═════ INPUT FOR THIS TASK

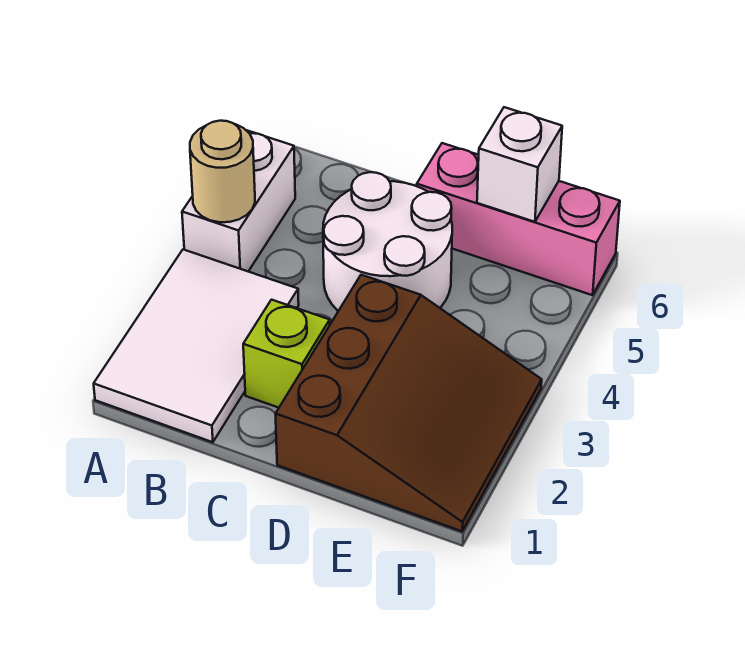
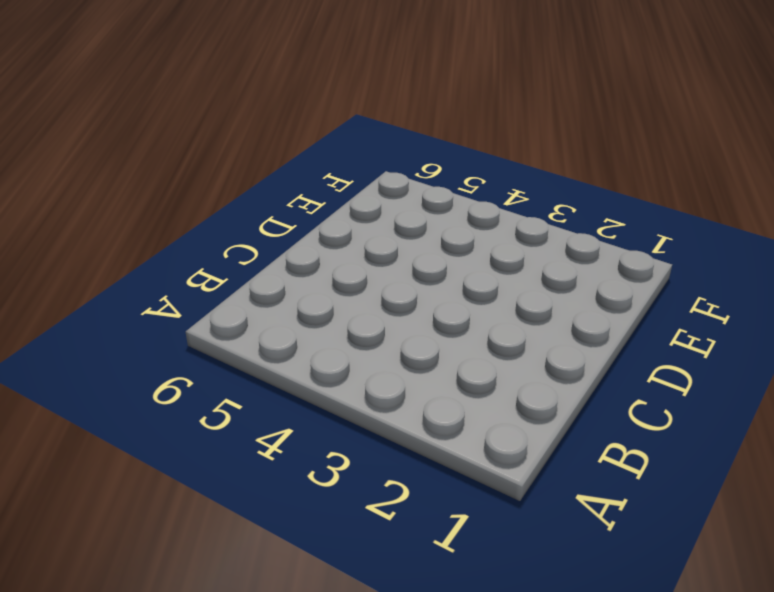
none -> white tile A1:B3 level 1
none -> white brick A4:A5 level 1

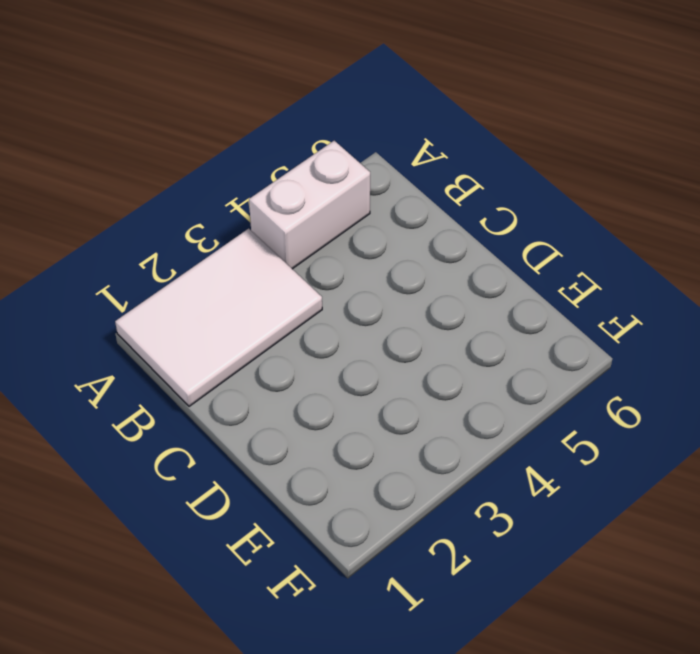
none -> lime brick C2 level 1
none -> white round brick C4:D5 level 1

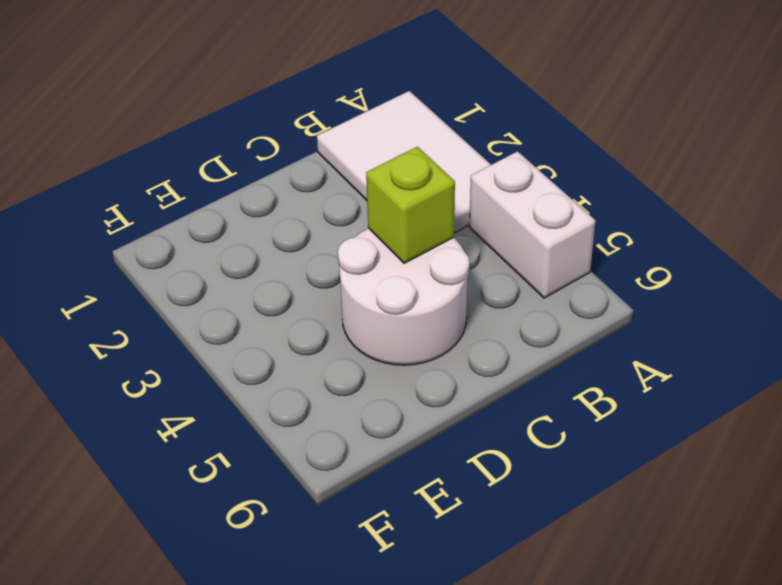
lime brick C4 level 2 -> lime brick C2 level 1
none -> brown slope D1:F3 level 1 top D
none -> pink brick D6:F6 level 1

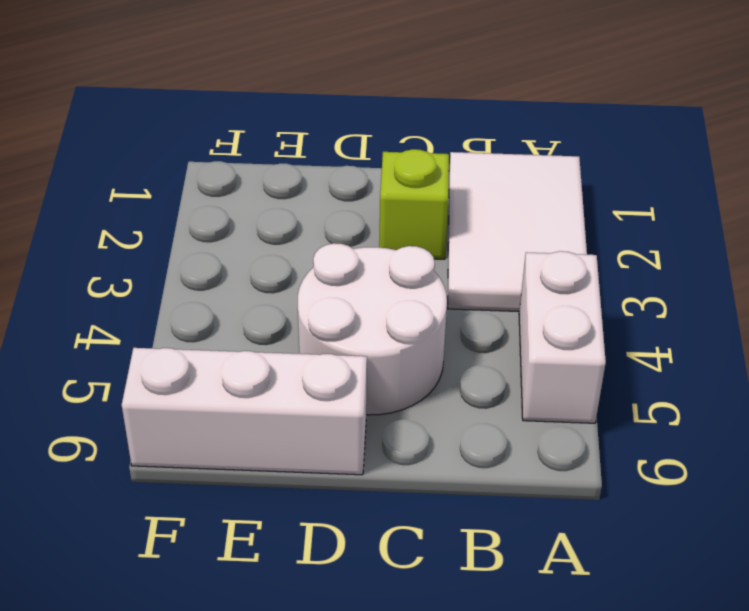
white brick D6:F6 level 1 -> pink brick D6:F6 level 1
none -> brown slope D1:F3 level 1 top D
none -> tan round brick A4 level 2

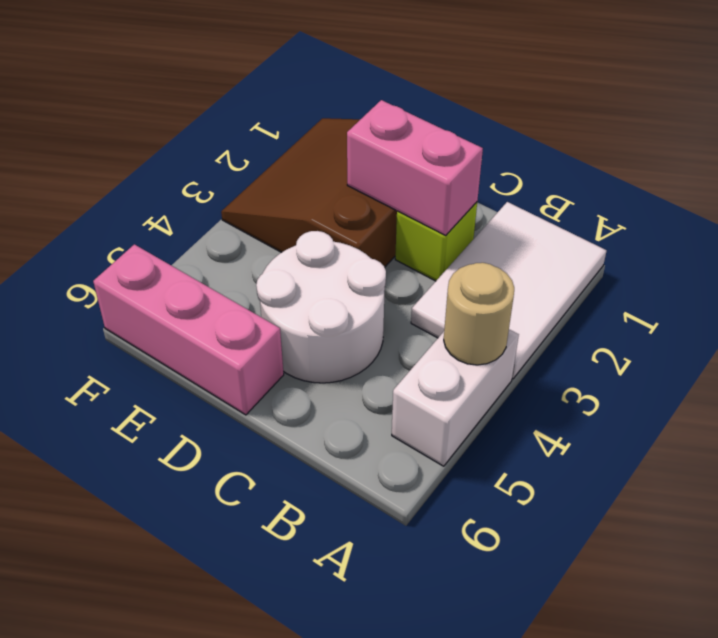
pink brick C2:D2 level 2 -> none
none -> white brick E6 level 2

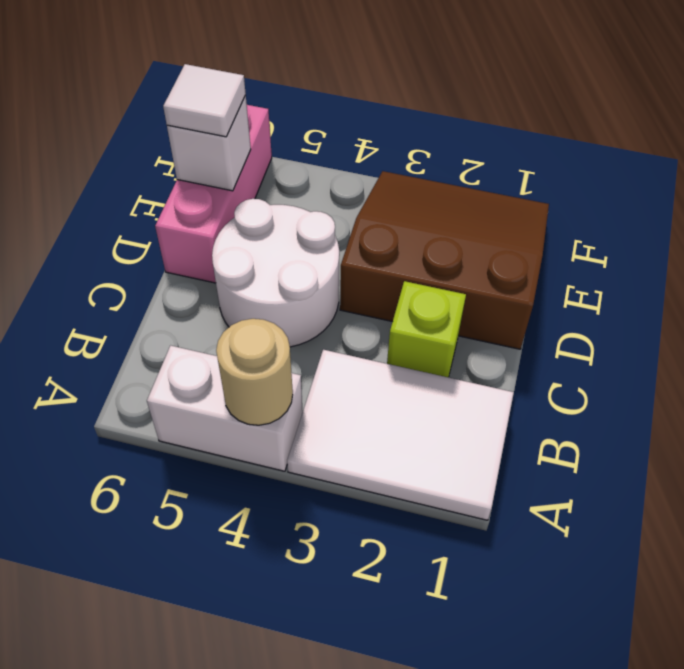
white tile E6 level 3 -> none

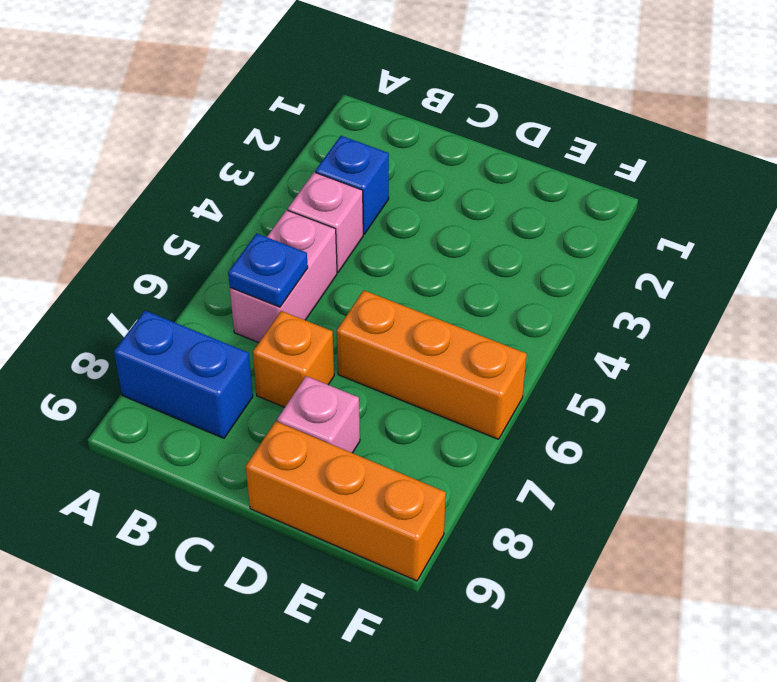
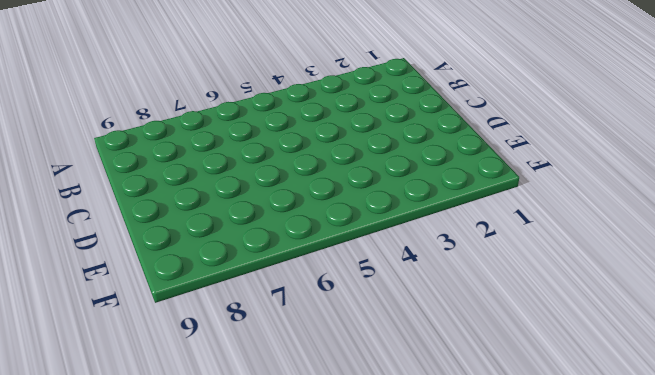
none -> blue brick A8:B8 level 1
none -> blue brick B3 level 1

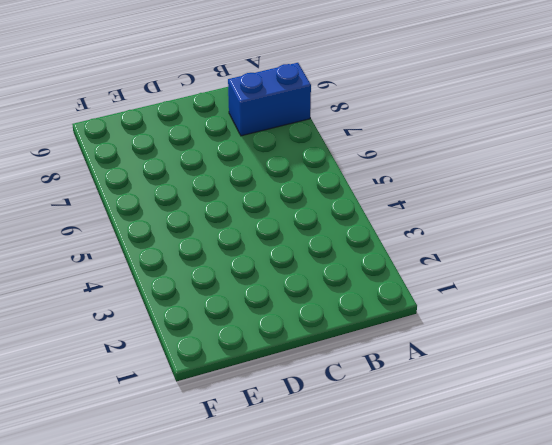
none -> blue brick B3 level 1
none -> pink brick B4 level 1

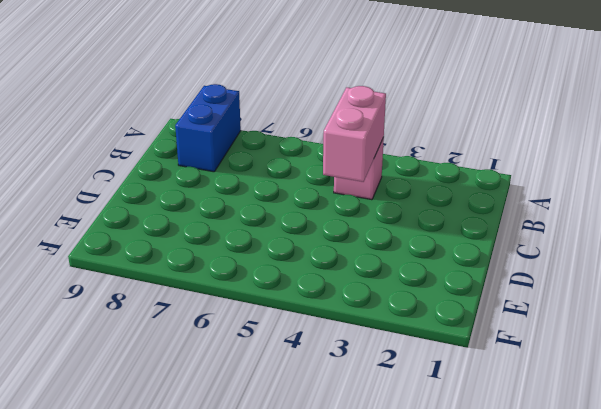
pink brick B4:C4 level 2 -> pink brick B5:B6 level 1
none -> blue brick B3 level 1
none -> orange brick C7 level 1

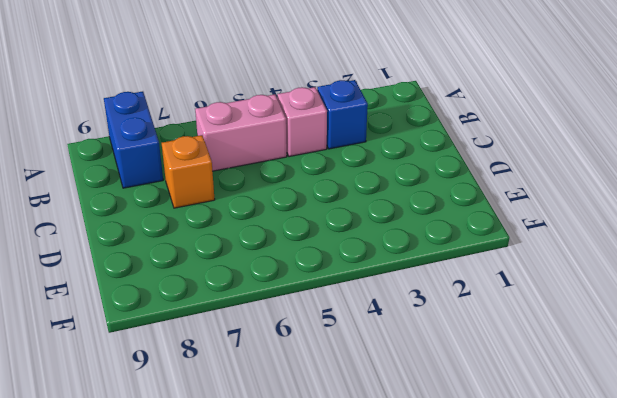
none -> orange brick D6:F6 level 1
none -> pink brick D8 level 1

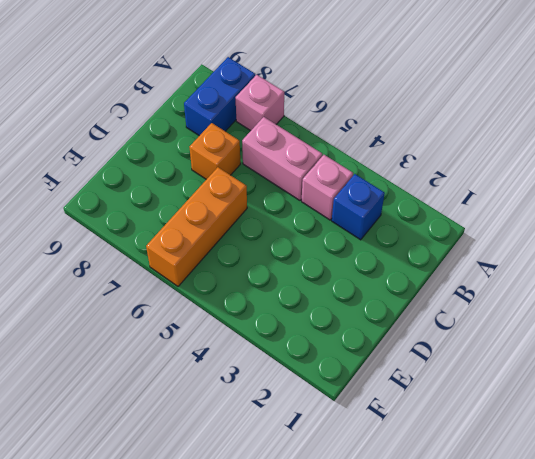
pink brick A7 level 1 -> pink brick D8 level 1
none -> orange brick D9:F9 level 1
none -> blue plate B6 level 2

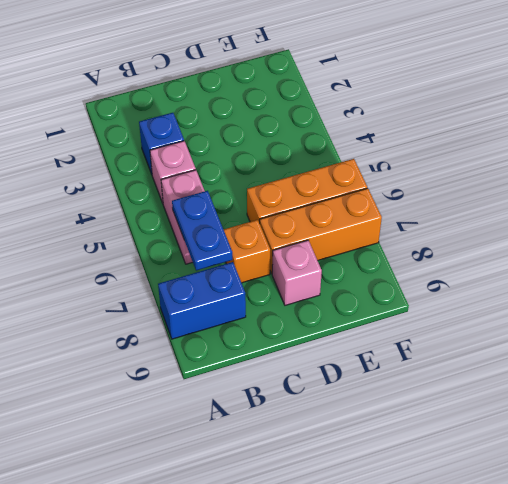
blue plate B6:B7 level 2 -> blue plate B6 level 2
orange brick D7:F7 level 1 -> orange brick D9:F9 level 1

══════════

● YOUR ASSIGNMENT: An exact copy of the lines above from the one with "pink brick B4:C4" up to and including the one with "none -> blue plate B6 level 2" is required; reproduce only those lines, omitting all pictures.

● TASK RESULT:
pink brick B4:C4 level 2 -> pink brick B5:B6 level 1
none -> blue brick B3 level 1
none -> orange brick C7 level 1

none -> orange brick D6:F6 level 1
none -> pink brick D8 level 1

pink brick A7 level 1 -> pink brick D8 level 1
none -> orange brick D9:F9 level 1
none -> blue plate B6 level 2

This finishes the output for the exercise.